# [Material provided]
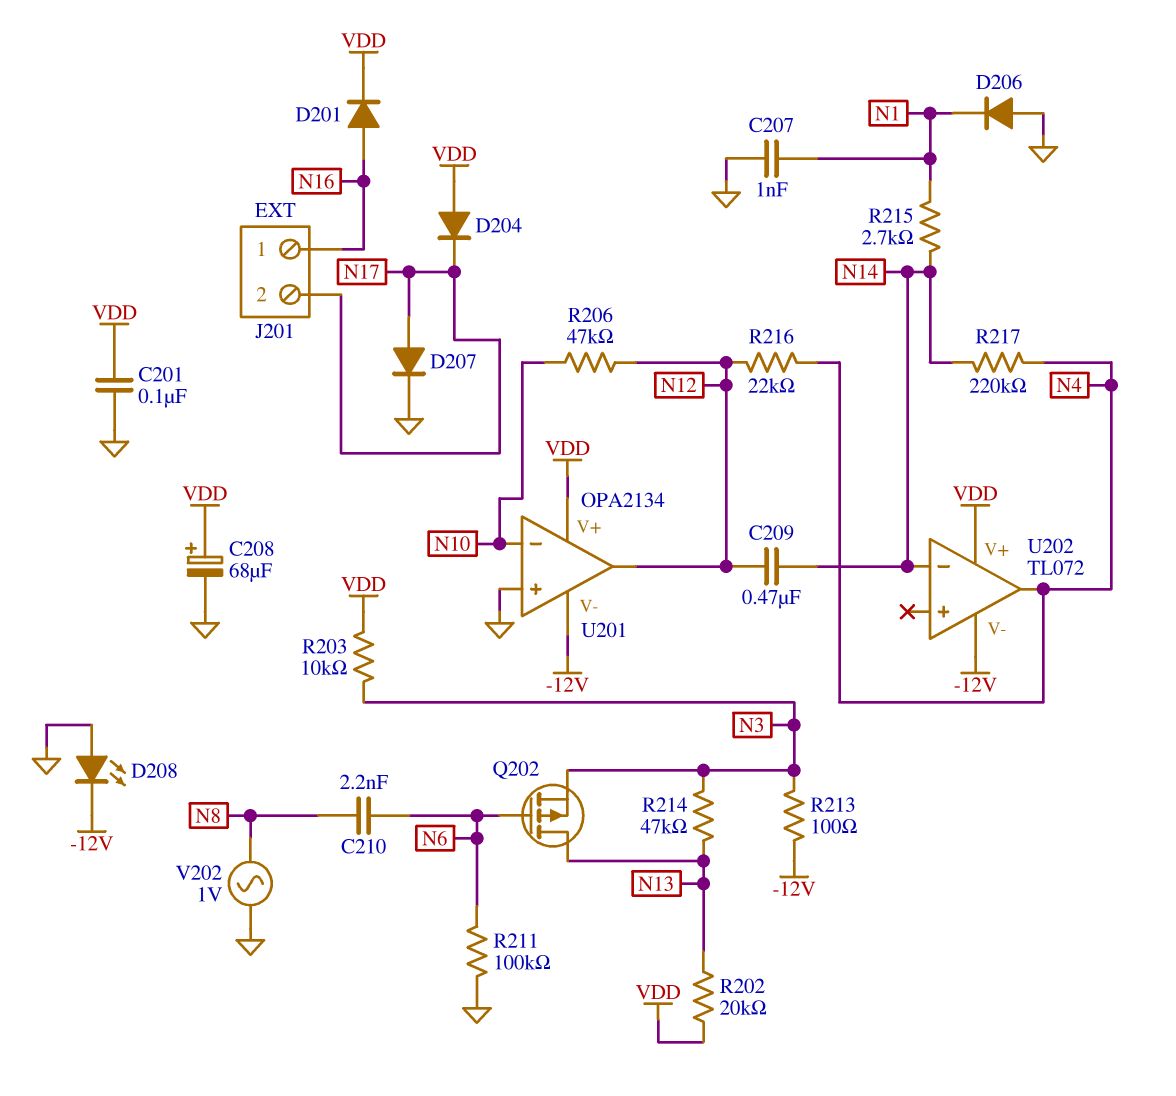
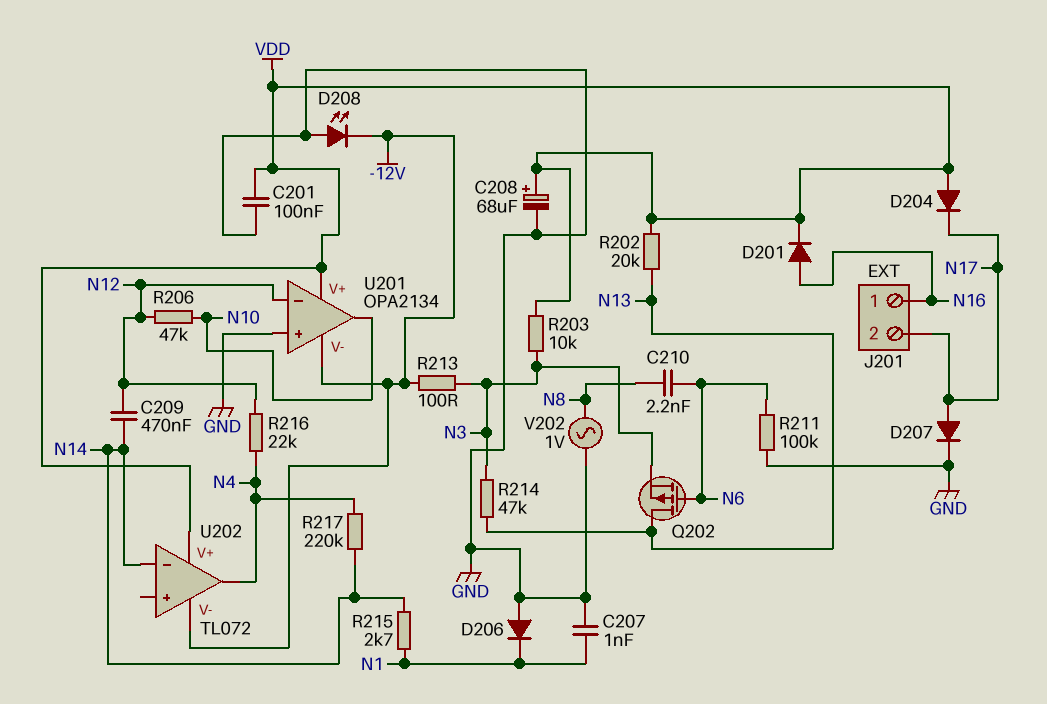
U201 pin in-: N10 -> N12
U201 pin out: N12 -> N10

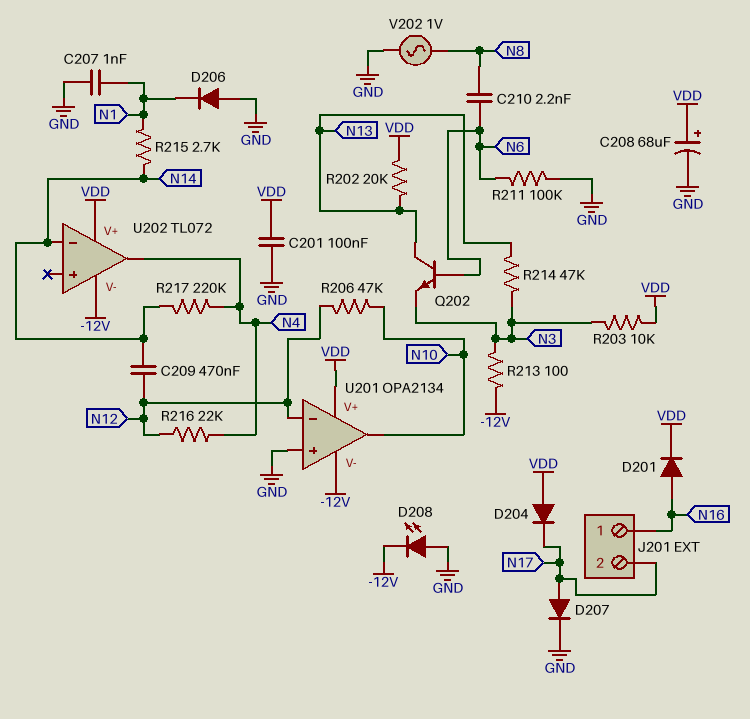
Q202: PMOS (G N6, D N13, S N3) -> NPN (B N6, C N13, E N3)

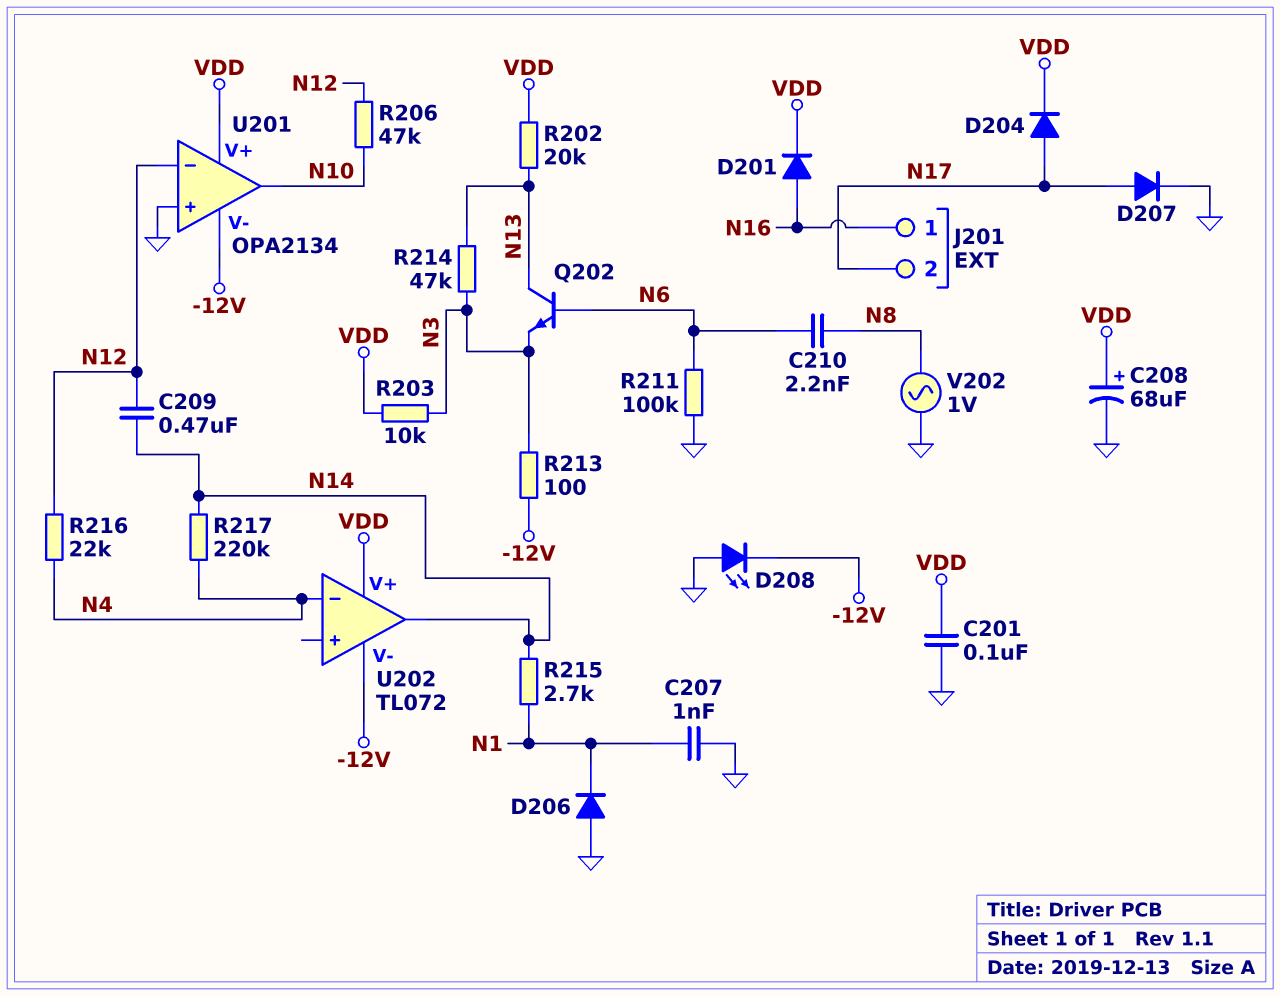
D204: diode (A VDD, K N17) -> diode (A N17, K VDD)
U202 pin in-: N14 -> N4
U202 pin out: N4 -> N14

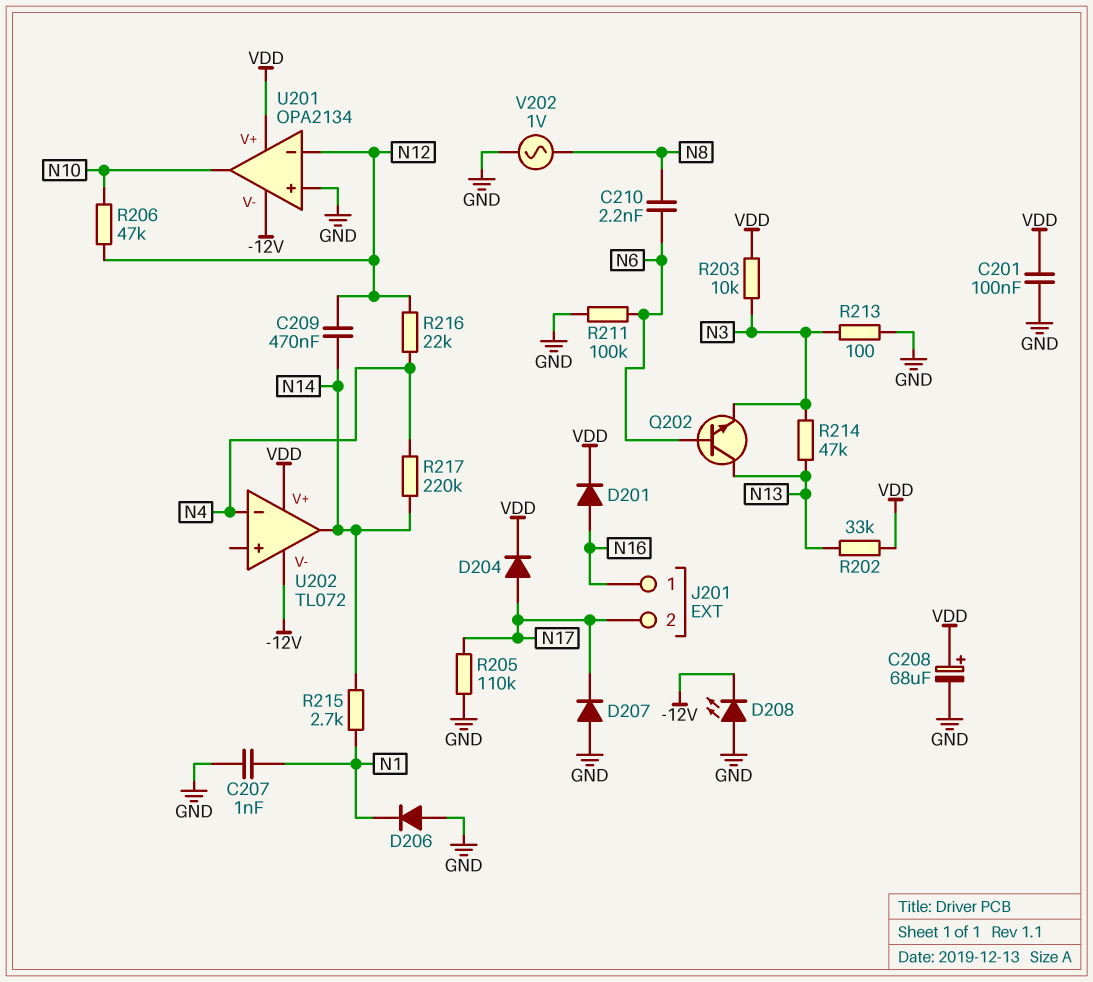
D207: diode (A N17, K GND) -> diode (A GND, K N17)
R202: 20k (N13, VDD) -> 33k (N13, VDD)
R205: none -> 110k (GND, N17)
R213: 100 (-12V, N3) -> 100 (GND, N3)

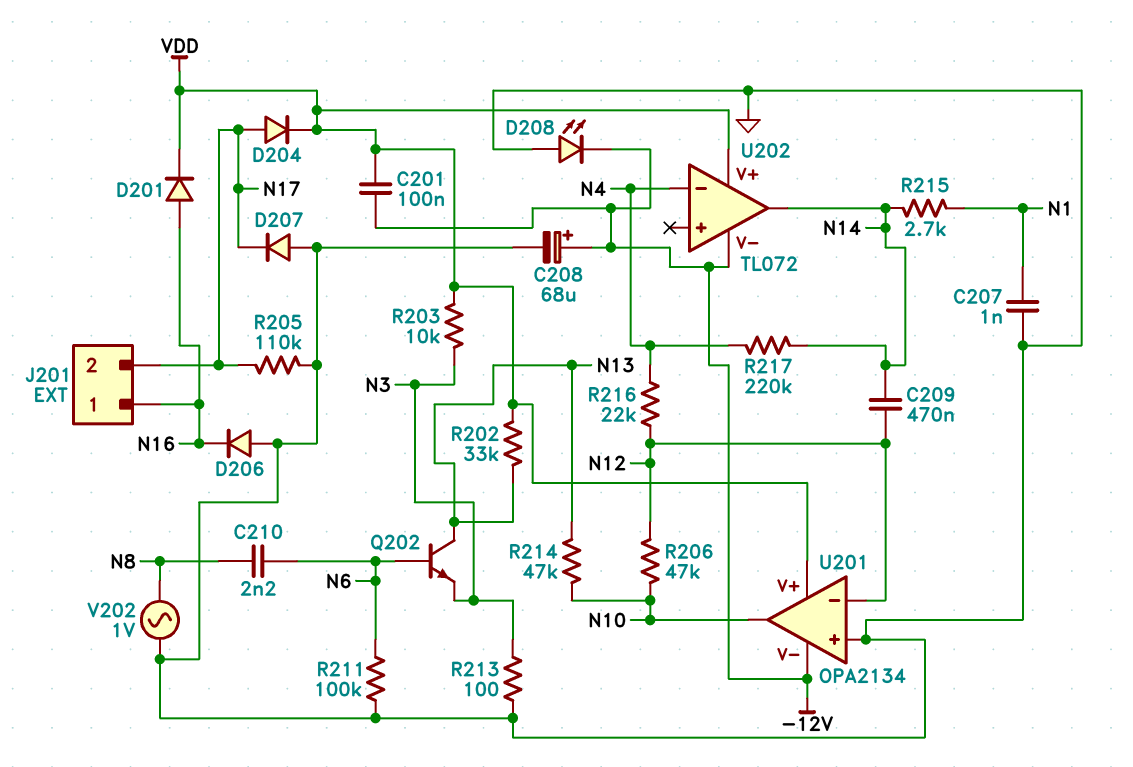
C201: 100nF (GND, VDD) -> 100nF (-12V, VDD)
C208: 68uF (plus VDD, minus GND) -> 68uF (plus -12V, minus GND)
D206: diode (A GND, K N1) -> diode (A GND, K N16)
R214: 47k (N3, N13) -> 47k (N10, N13)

# [How to complete this task]
Give the listing again word for word, but drop every picture.

# [Answer to the problem]
U201 pin in-: N10 -> N12
U201 pin out: N12 -> N10

Q202: PMOS (G N6, D N13, S N3) -> NPN (B N6, C N13, E N3)

D204: diode (A VDD, K N17) -> diode (A N17, K VDD)
U202 pin in-: N14 -> N4
U202 pin out: N4 -> N14

D207: diode (A N17, K GND) -> diode (A GND, K N17)
R202: 20k (N13, VDD) -> 33k (N13, VDD)
R205: none -> 110k (GND, N17)
R213: 100 (-12V, N3) -> 100 (GND, N3)

C201: 100nF (GND, VDD) -> 100nF (-12V, VDD)
C208: 68uF (plus VDD, minus GND) -> 68uF (plus -12V, minus GND)
D206: diode (A GND, K N1) -> diode (A GND, K N16)
R214: 47k (N3, N13) -> 47k (N10, N13)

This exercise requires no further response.